■ **Data extract**:
──────

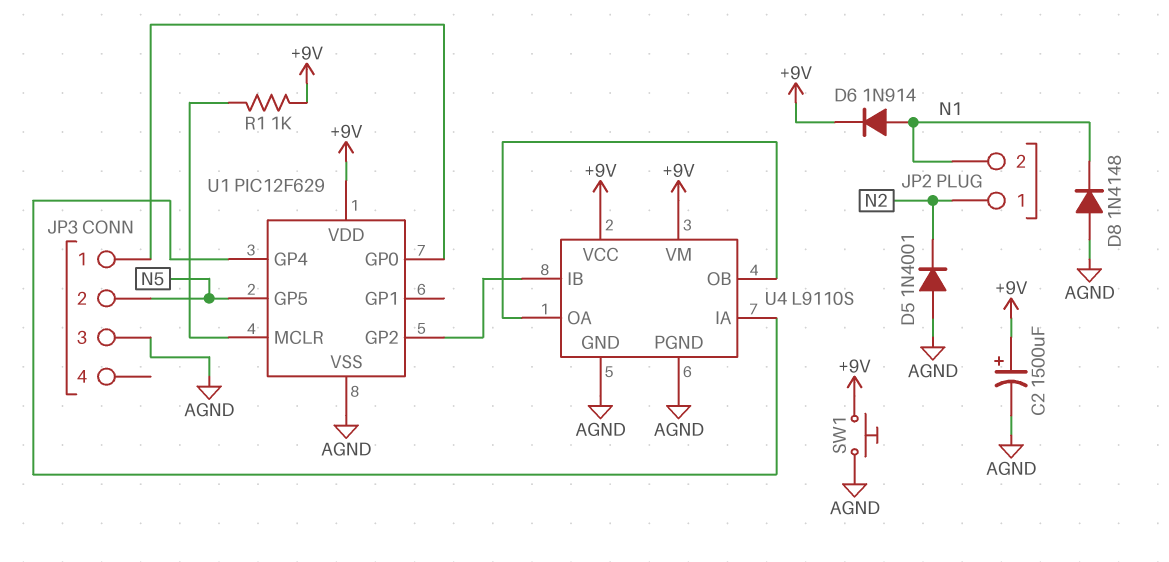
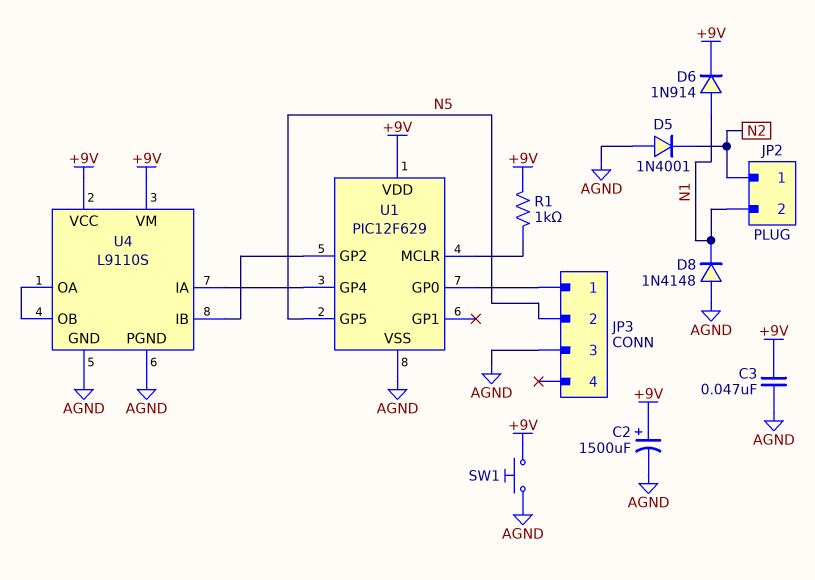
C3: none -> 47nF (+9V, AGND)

──────

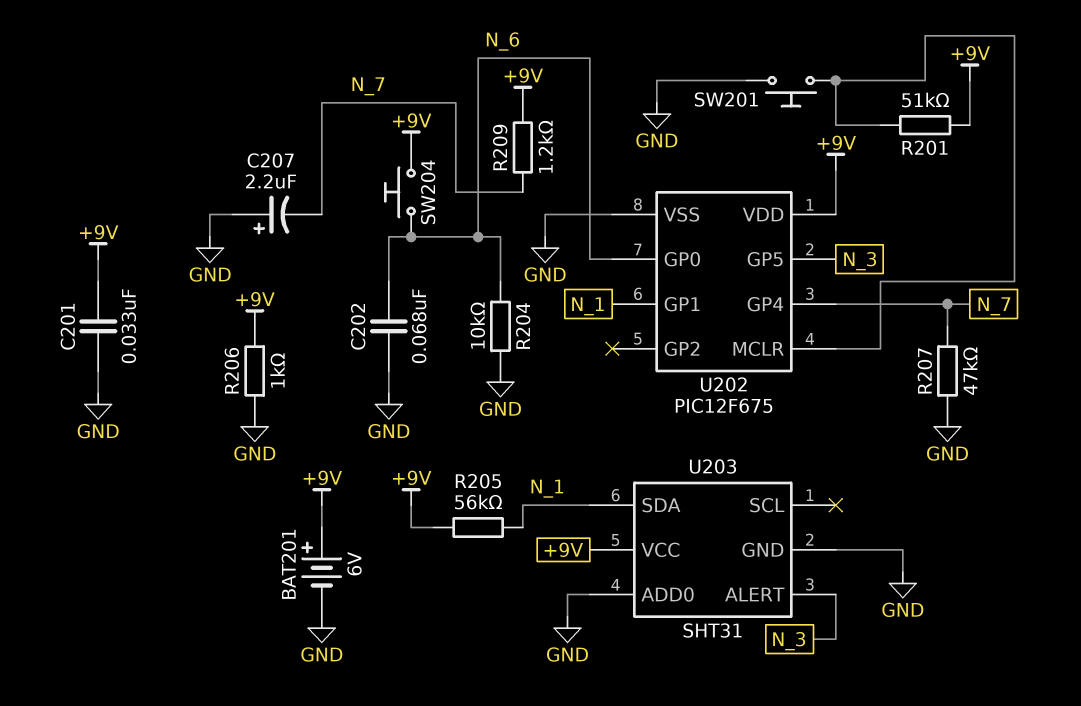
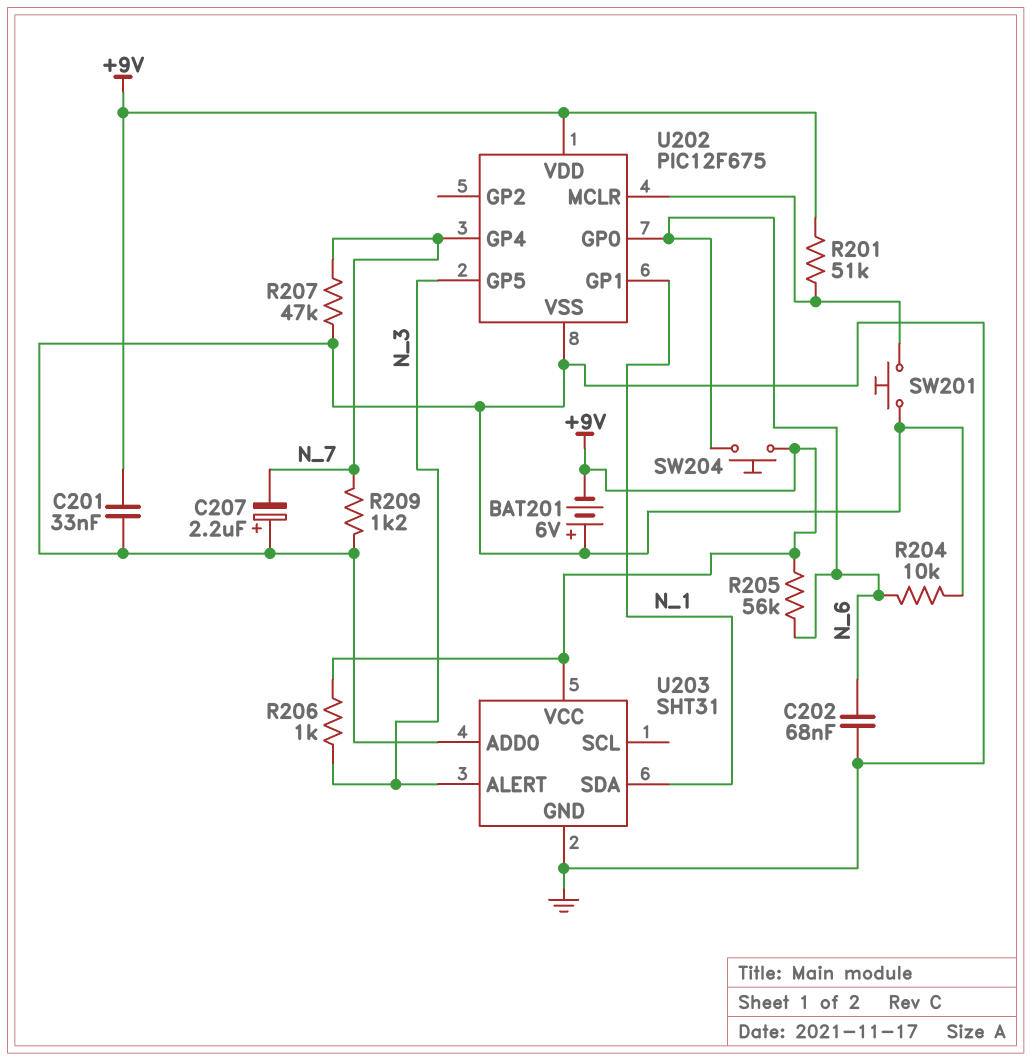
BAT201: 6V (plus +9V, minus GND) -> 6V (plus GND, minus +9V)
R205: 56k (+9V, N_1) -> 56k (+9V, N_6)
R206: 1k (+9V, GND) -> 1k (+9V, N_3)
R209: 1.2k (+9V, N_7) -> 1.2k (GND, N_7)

──────

■ **How to complete this task**: Please give an exact copy of the entries above, from the line with "R205: 56k (+9V, N_1) -> 56k (+9V, N_6)" down to the line with "R209: 1.2k (+9V, N_7) -> 1.2k (GND, N_7)", inclusive, and nothing else.

■ **Task response**:
R205: 56k (+9V, N_1) -> 56k (+9V, N_6)
R206: 1k (+9V, GND) -> 1k (+9V, N_3)
R209: 1.2k (+9V, N_7) -> 1.2k (GND, N_7)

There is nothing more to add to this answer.